- **Supplied records**:
▬▬▬
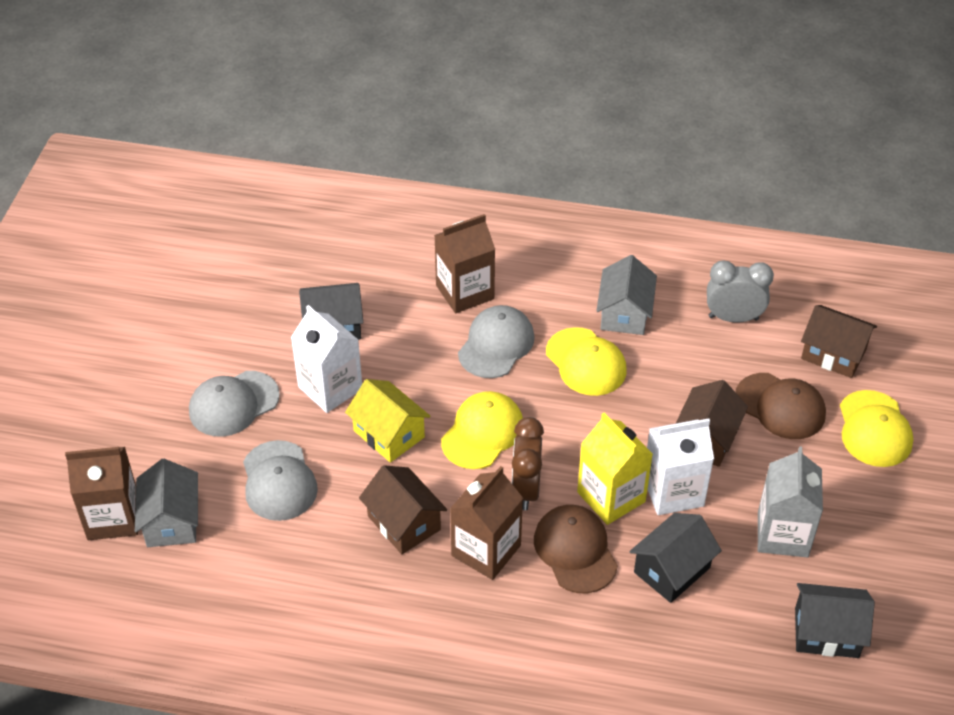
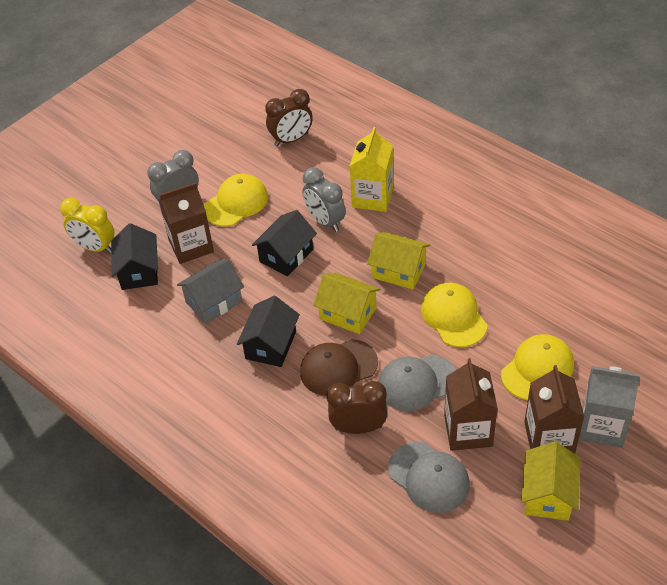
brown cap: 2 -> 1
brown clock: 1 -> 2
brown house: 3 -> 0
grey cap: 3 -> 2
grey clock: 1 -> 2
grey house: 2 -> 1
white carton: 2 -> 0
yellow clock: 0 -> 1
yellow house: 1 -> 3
▬▬▬
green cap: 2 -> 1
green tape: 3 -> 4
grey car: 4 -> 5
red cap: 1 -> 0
▬▬▬
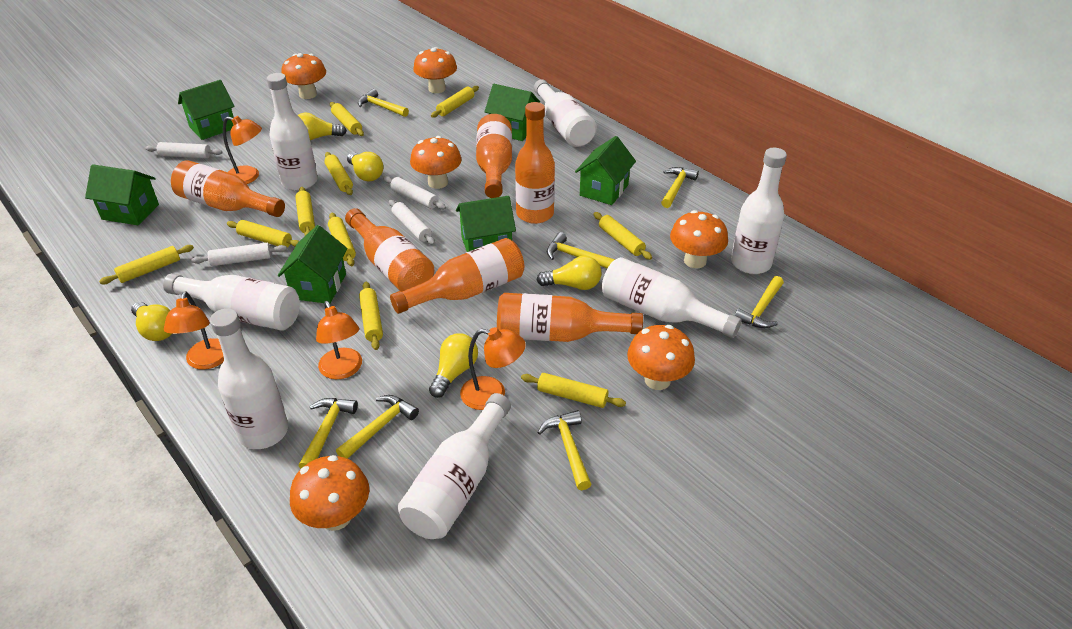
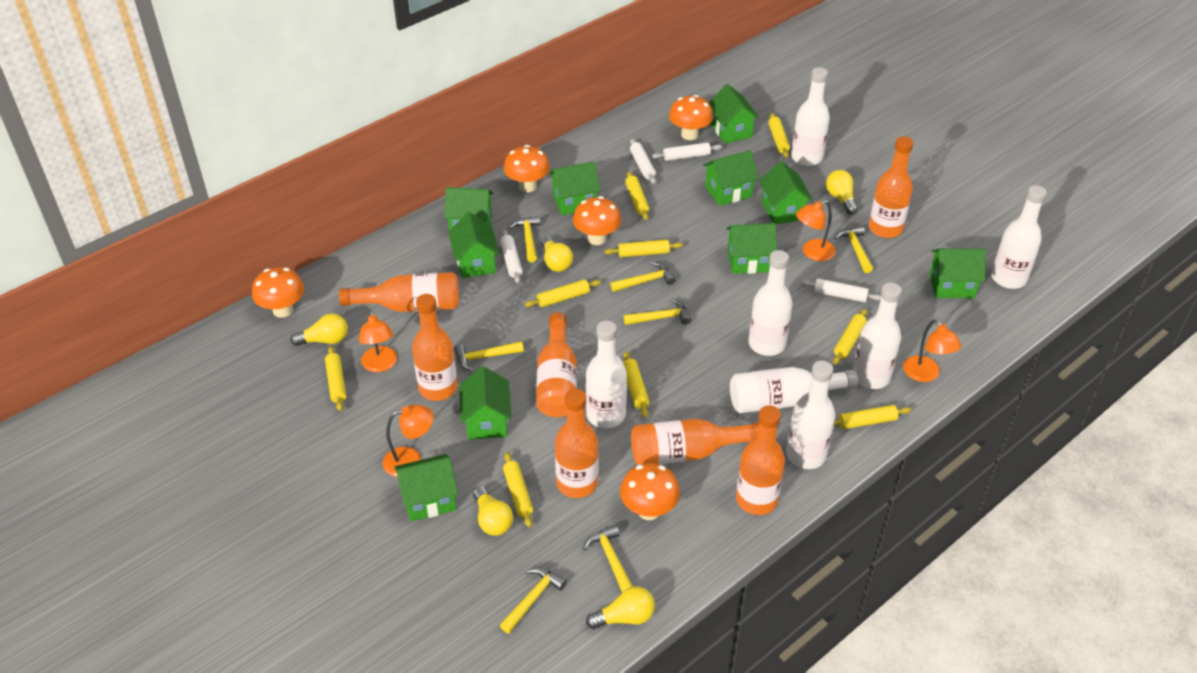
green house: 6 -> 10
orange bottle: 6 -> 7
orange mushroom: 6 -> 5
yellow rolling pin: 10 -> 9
▬▬▬
- **Prompt**: In the listing above, locate the line with "grey house: 2 -> 1" and the line with "yellow house: 1 -> 3", then extract exactly those lines and every line between them, and nothing more.

- **Reply to the exercise**:
grey house: 2 -> 1
white carton: 2 -> 0
yellow clock: 0 -> 1
yellow house: 1 -> 3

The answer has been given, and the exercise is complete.